Work instruction: Select the lines of the records containing the word "orange" and list them.

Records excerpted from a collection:

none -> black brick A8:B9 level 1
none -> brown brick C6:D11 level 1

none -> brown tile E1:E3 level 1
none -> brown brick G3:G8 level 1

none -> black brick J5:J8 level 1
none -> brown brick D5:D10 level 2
==
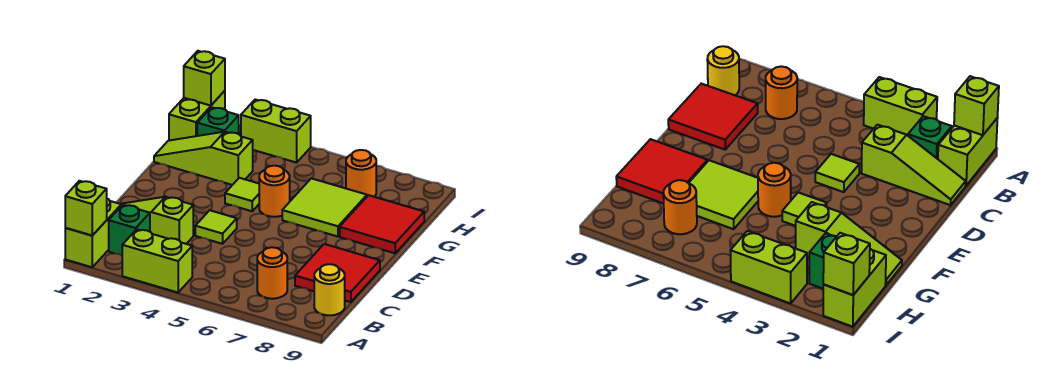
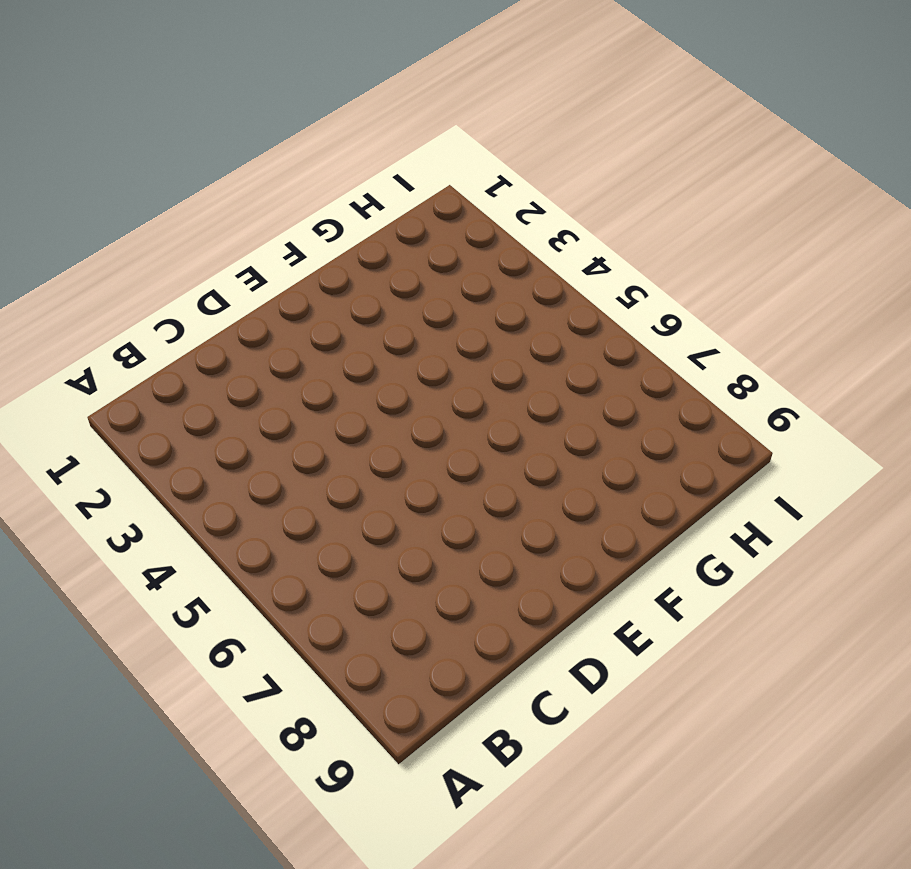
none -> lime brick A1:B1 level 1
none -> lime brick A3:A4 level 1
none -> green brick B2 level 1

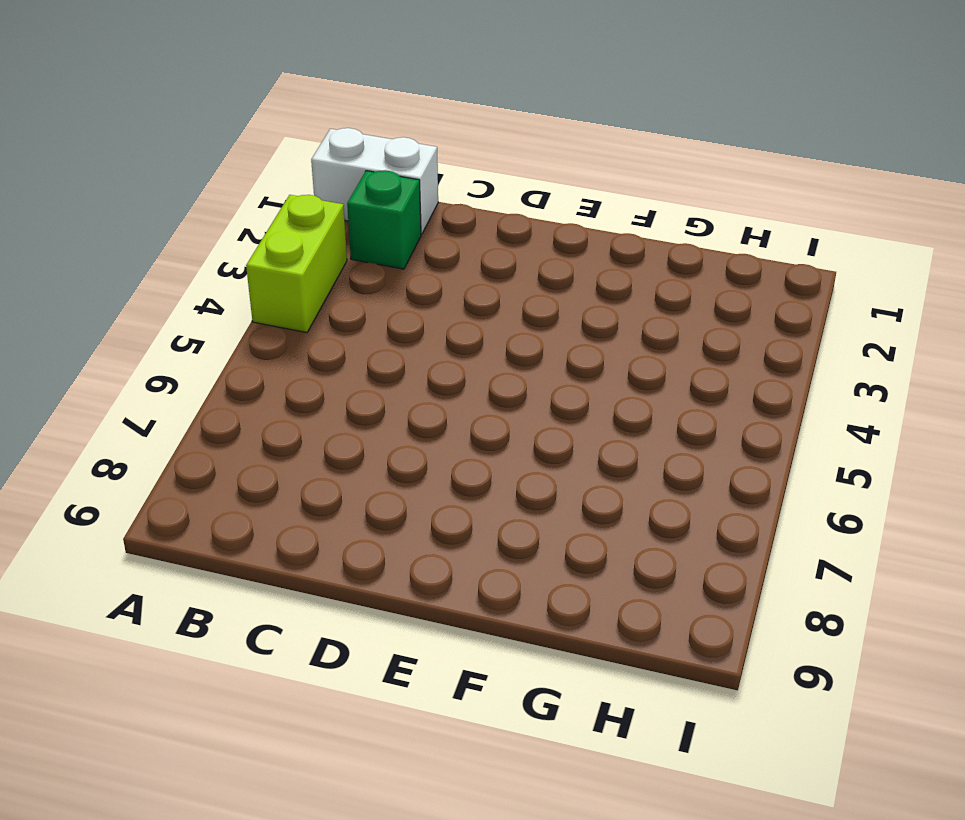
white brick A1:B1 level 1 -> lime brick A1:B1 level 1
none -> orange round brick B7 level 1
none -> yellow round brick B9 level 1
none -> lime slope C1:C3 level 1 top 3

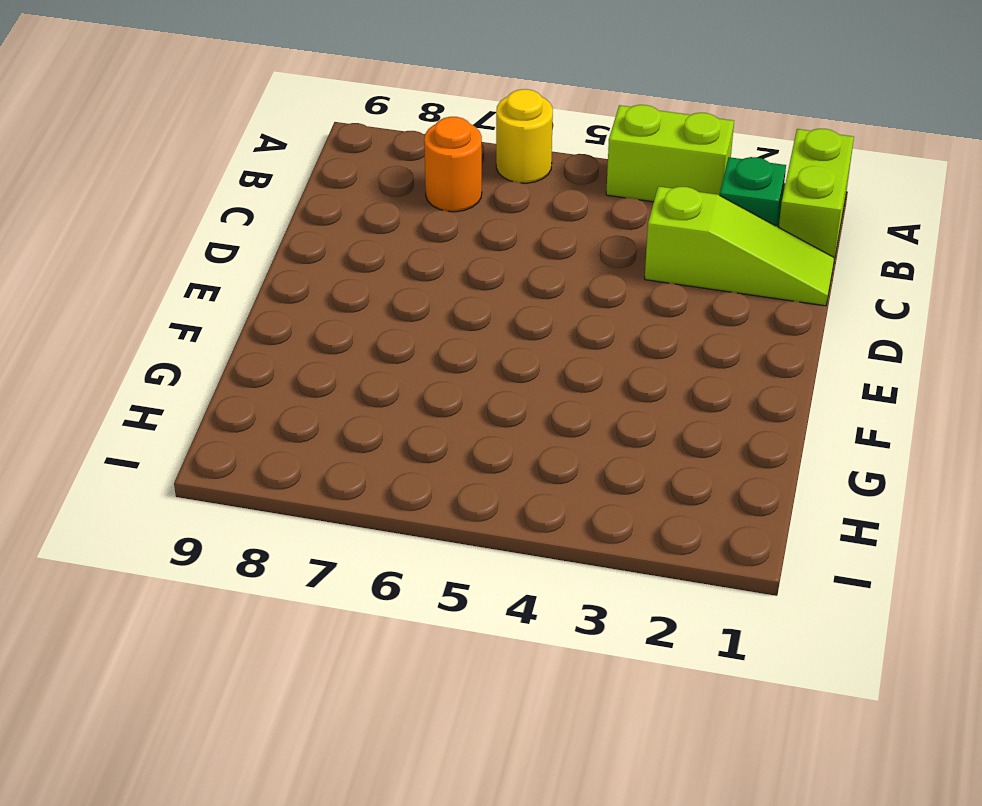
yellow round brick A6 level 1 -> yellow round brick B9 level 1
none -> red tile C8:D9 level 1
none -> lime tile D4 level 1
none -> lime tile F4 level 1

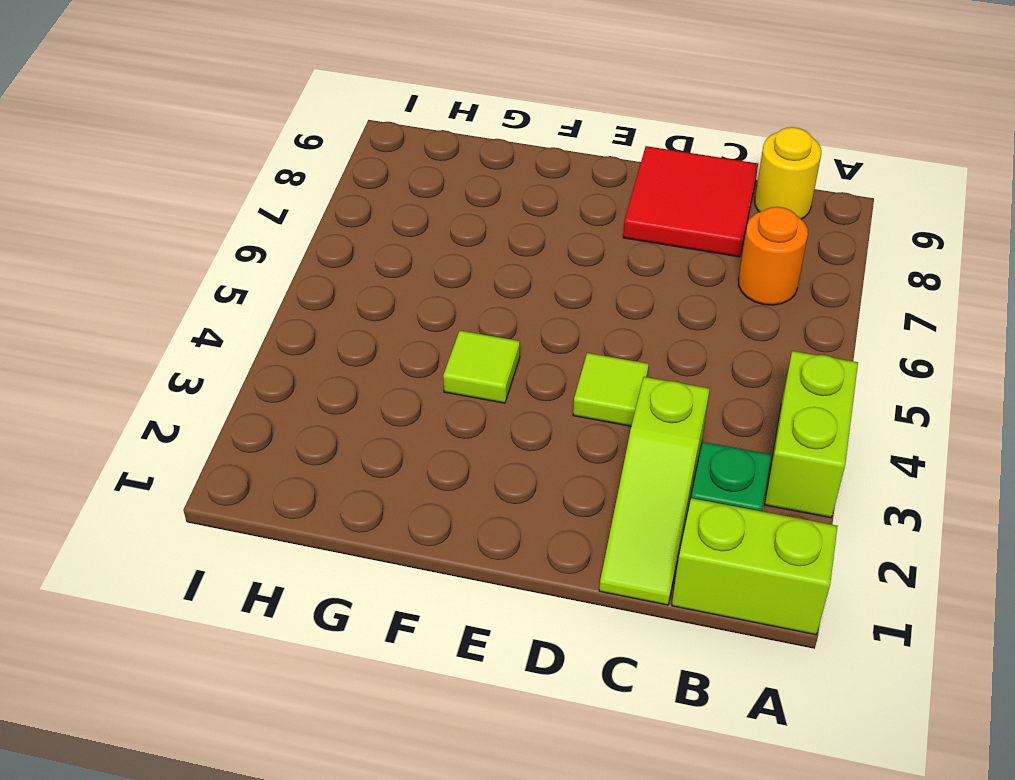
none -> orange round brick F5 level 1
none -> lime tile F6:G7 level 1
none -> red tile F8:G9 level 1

Exercise result:
none -> orange round brick B7 level 1
none -> orange round brick F5 level 1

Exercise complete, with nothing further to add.